- [DATA FOR PROCESSING]
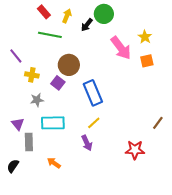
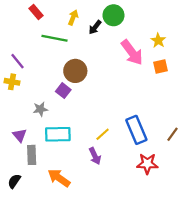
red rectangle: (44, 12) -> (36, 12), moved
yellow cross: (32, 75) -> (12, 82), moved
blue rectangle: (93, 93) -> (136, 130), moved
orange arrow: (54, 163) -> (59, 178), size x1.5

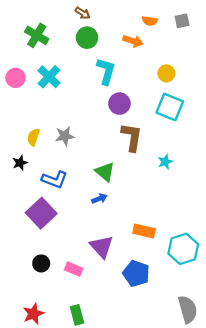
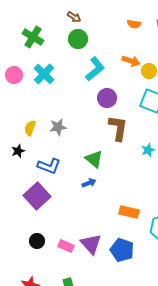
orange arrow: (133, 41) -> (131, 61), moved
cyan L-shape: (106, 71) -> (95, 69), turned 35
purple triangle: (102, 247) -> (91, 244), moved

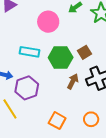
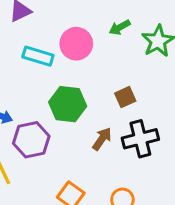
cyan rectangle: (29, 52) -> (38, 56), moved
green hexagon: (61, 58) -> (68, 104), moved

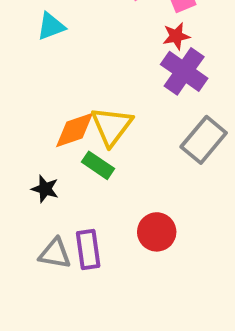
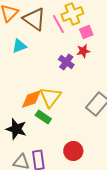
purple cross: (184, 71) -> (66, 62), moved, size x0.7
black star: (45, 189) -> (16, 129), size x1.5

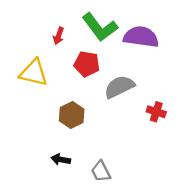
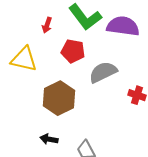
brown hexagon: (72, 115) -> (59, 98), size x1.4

==

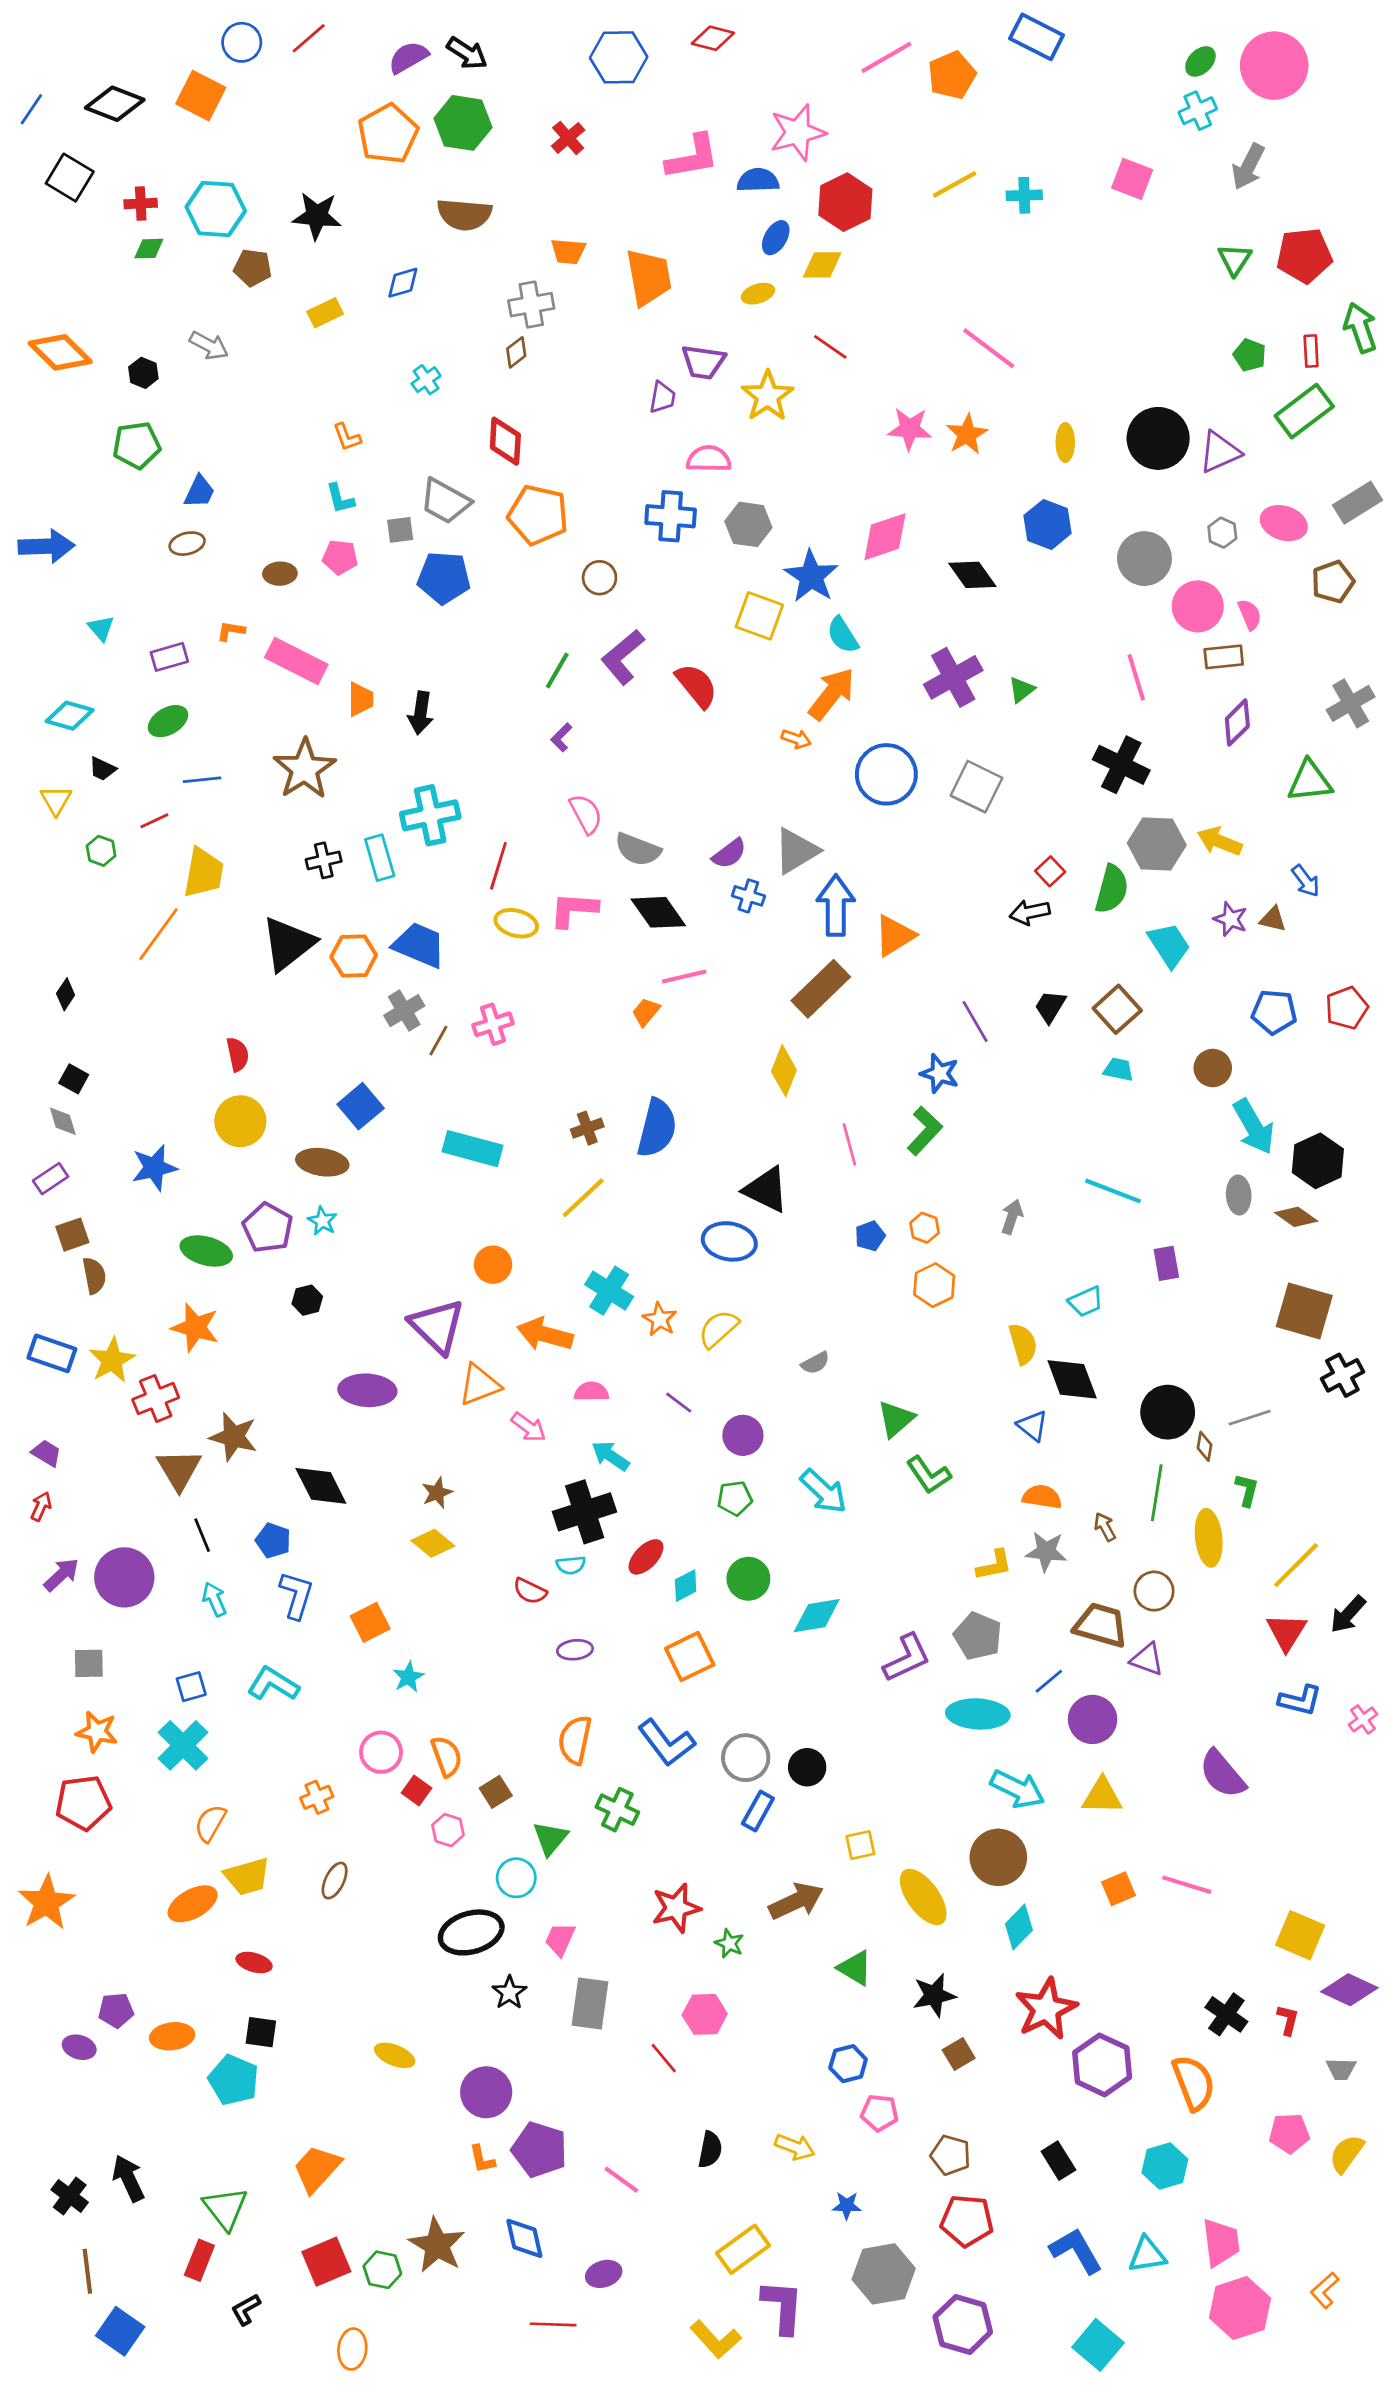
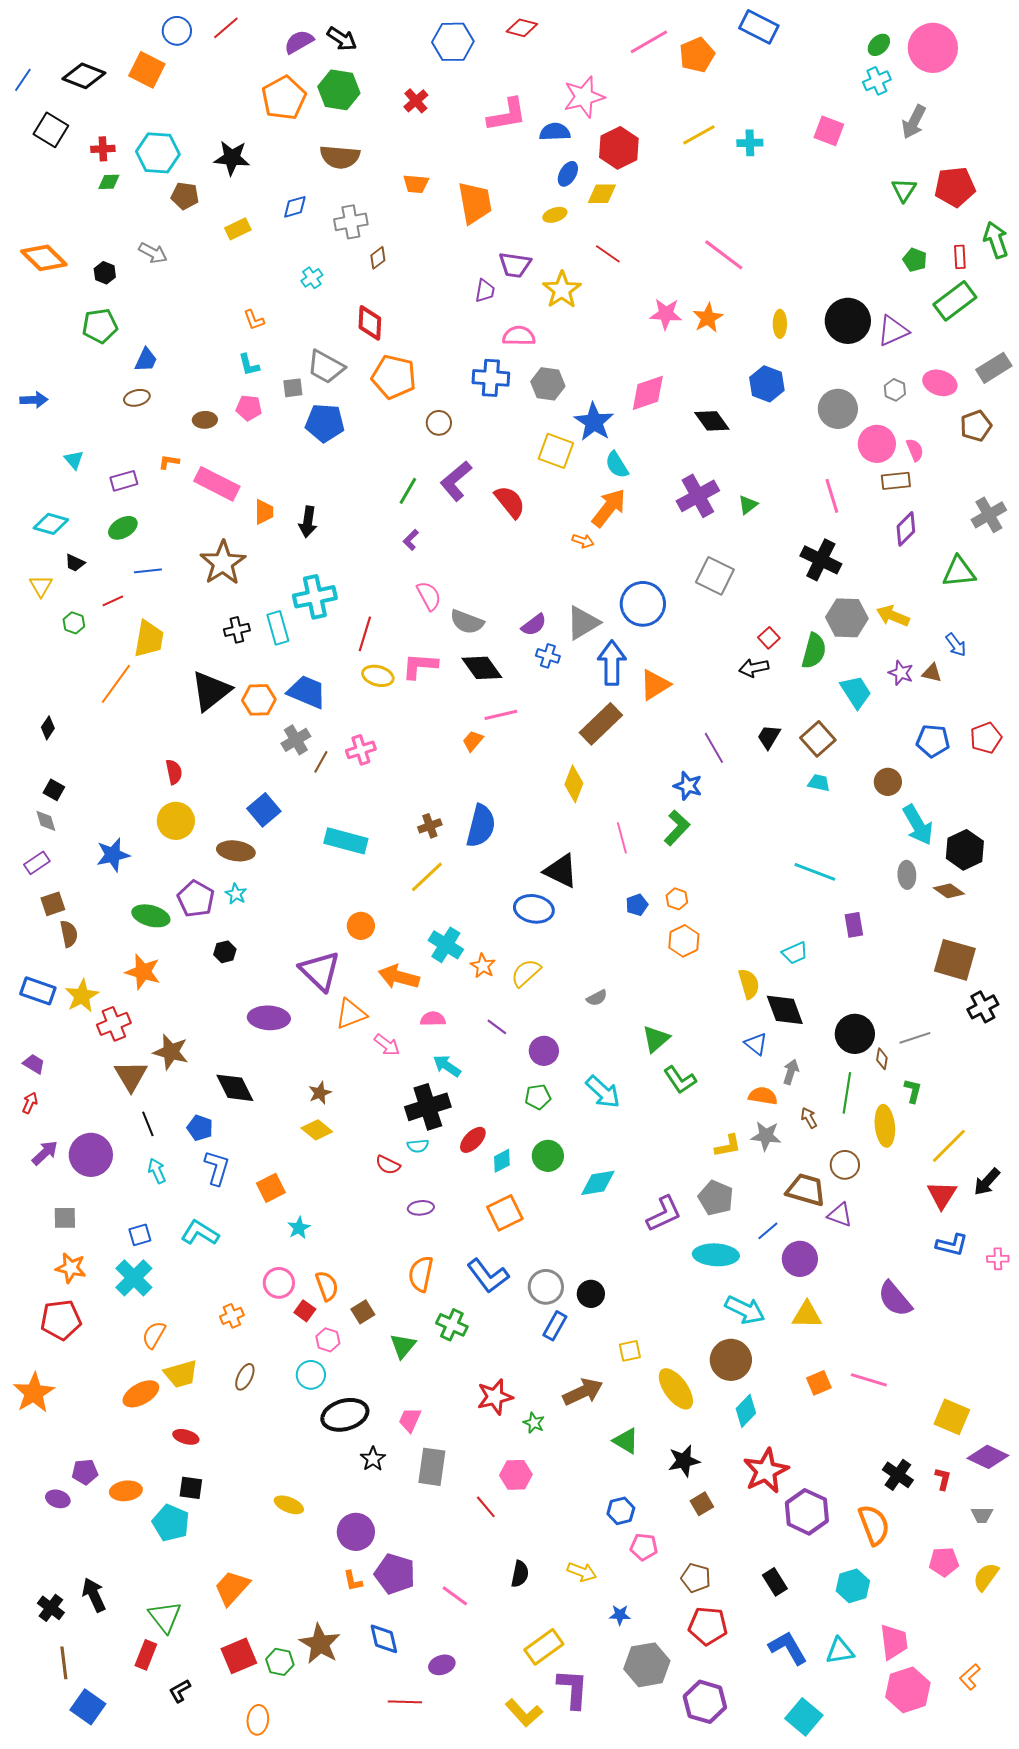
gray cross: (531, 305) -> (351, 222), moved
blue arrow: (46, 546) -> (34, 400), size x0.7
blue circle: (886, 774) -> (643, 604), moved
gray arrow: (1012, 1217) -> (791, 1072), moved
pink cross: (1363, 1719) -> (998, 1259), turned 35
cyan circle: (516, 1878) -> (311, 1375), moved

- [WHAT THE TASK ASKS]
From the line containing "blue rectangle: (93, 93) -> (136, 130), moved" through the line containing "brown hexagon: (72, 115)", copy every line above exactly, without pictures.

- [REPLY]
blue rectangle: (93, 93) -> (136, 130), moved
orange arrow: (54, 163) -> (59, 178), size x1.5

orange arrow: (133, 41) -> (131, 61), moved
cyan L-shape: (106, 71) -> (95, 69), turned 35
purple triangle: (102, 247) -> (91, 244), moved

cyan rectangle: (29, 52) -> (38, 56), moved
green hexagon: (61, 58) -> (68, 104), moved

purple cross: (184, 71) -> (66, 62), moved, size x0.7
black star: (45, 189) -> (16, 129), size x1.5

brown hexagon: (72, 115) -> (59, 98), size x1.4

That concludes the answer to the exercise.